- WHAT TO WORK ON: Restate word for word the entries below, starting at the line with "black brick D6:E7 level 1 -> none" and ending at the line with "none -> yellow brick B4:B6 level 1". Keep both end lines and omit the pictures.

- INPUT:

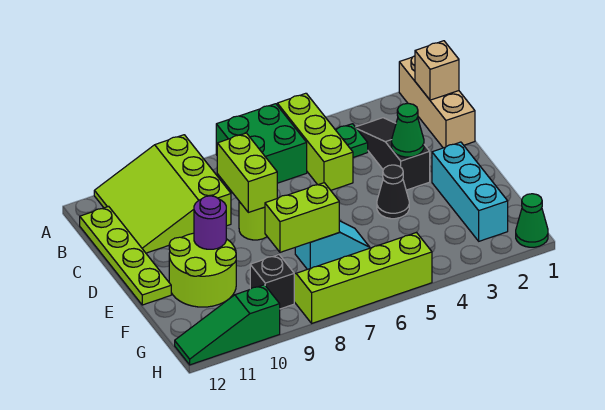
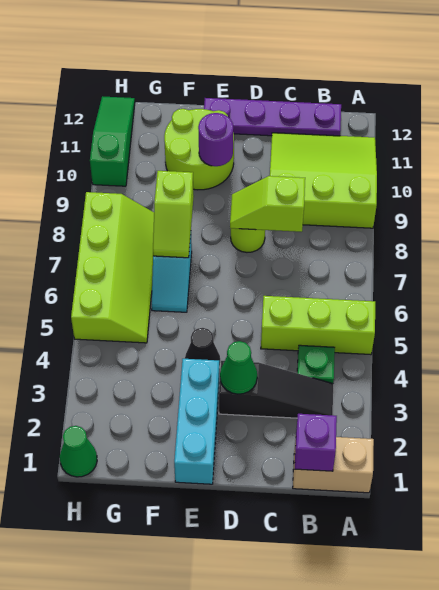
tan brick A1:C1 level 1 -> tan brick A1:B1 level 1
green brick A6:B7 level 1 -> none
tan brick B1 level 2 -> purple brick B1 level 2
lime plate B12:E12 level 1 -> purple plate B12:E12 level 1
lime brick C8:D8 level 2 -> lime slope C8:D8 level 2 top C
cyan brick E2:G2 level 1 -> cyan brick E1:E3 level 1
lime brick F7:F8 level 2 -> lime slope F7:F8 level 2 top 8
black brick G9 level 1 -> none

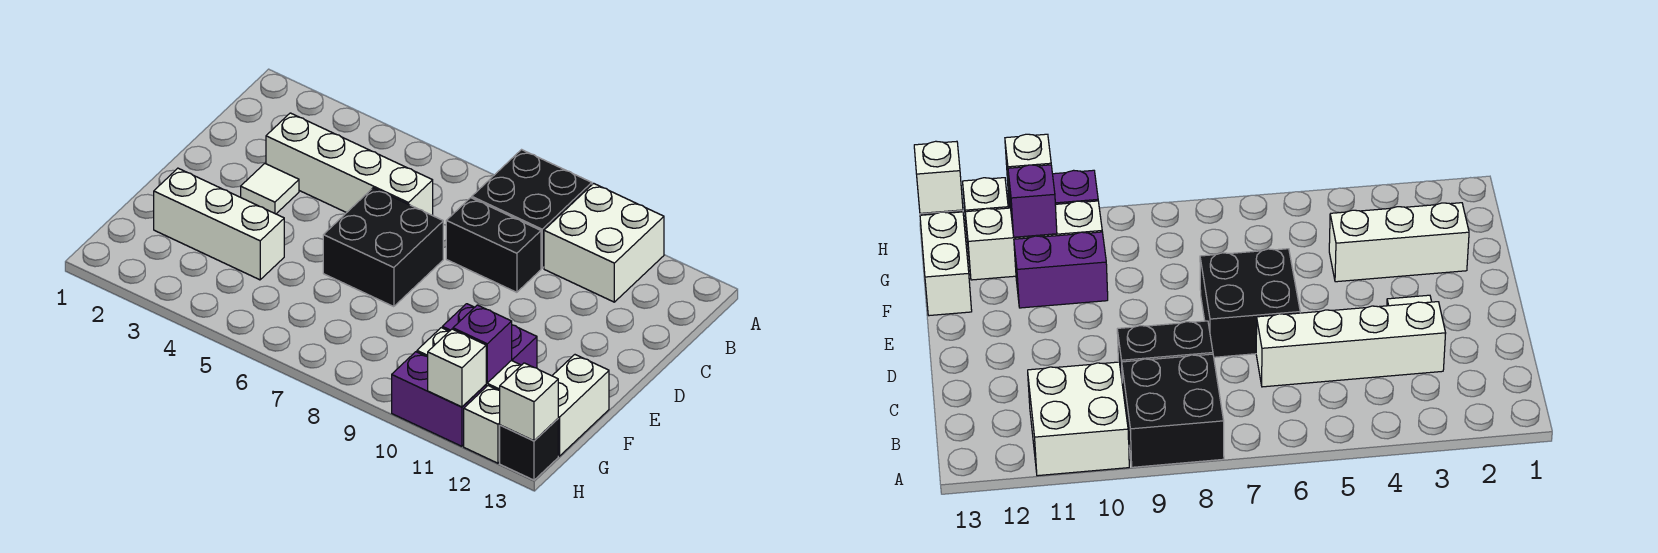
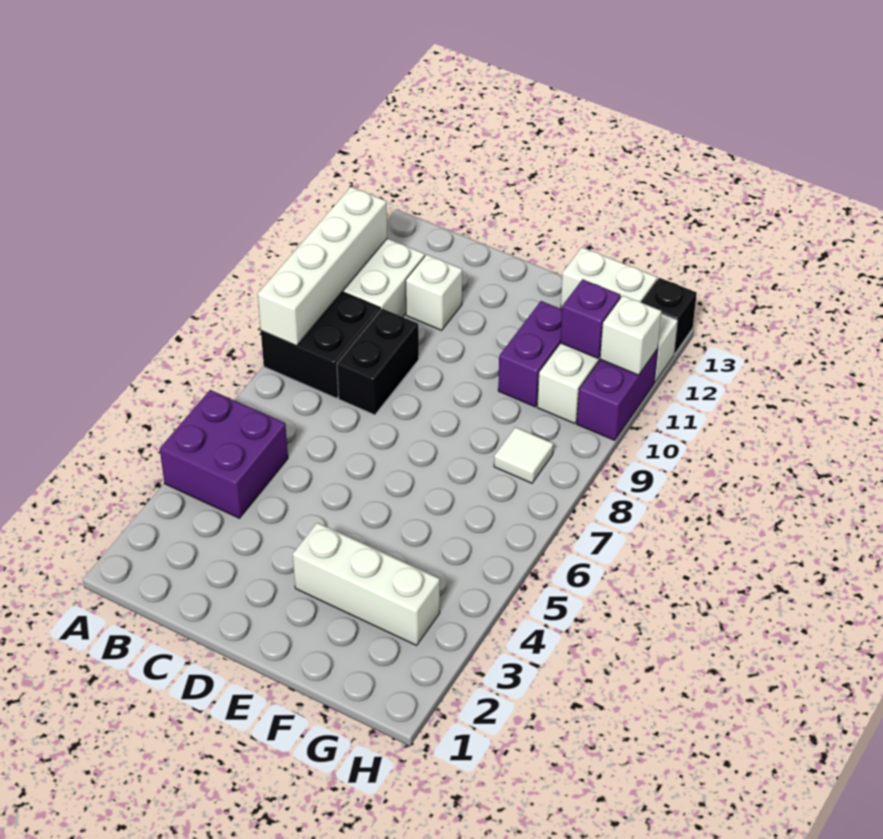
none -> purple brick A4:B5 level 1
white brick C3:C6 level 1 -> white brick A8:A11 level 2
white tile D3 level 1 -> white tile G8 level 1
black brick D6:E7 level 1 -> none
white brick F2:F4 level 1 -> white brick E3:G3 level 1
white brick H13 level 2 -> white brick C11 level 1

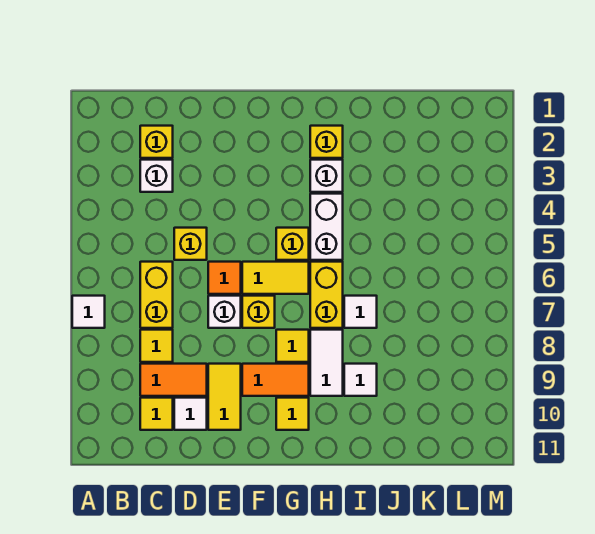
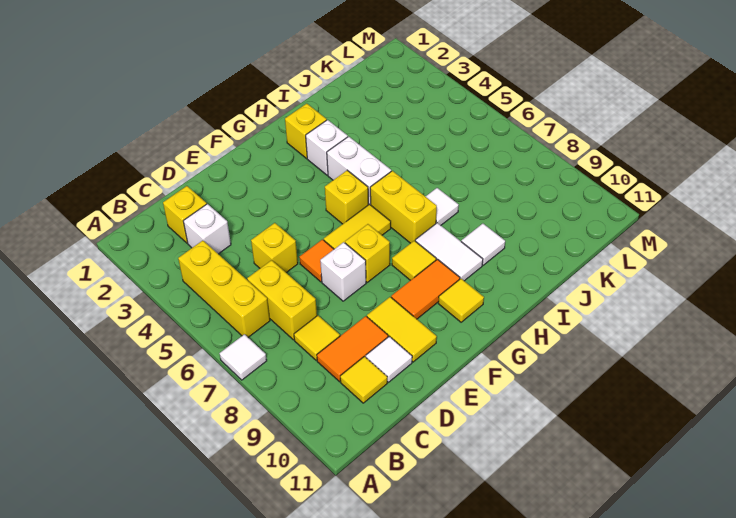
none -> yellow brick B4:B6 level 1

...

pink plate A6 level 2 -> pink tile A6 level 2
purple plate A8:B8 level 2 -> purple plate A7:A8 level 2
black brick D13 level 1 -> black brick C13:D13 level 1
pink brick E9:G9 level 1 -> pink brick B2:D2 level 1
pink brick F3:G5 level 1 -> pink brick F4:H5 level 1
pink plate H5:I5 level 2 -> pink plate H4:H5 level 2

- RESPONSE:
black brick D6:E7 level 1 -> none
white brick F2:F4 level 1 -> white brick E3:G3 level 1
white brick H13 level 2 -> white brick C11 level 1

none -> yellow brick B4:B6 level 1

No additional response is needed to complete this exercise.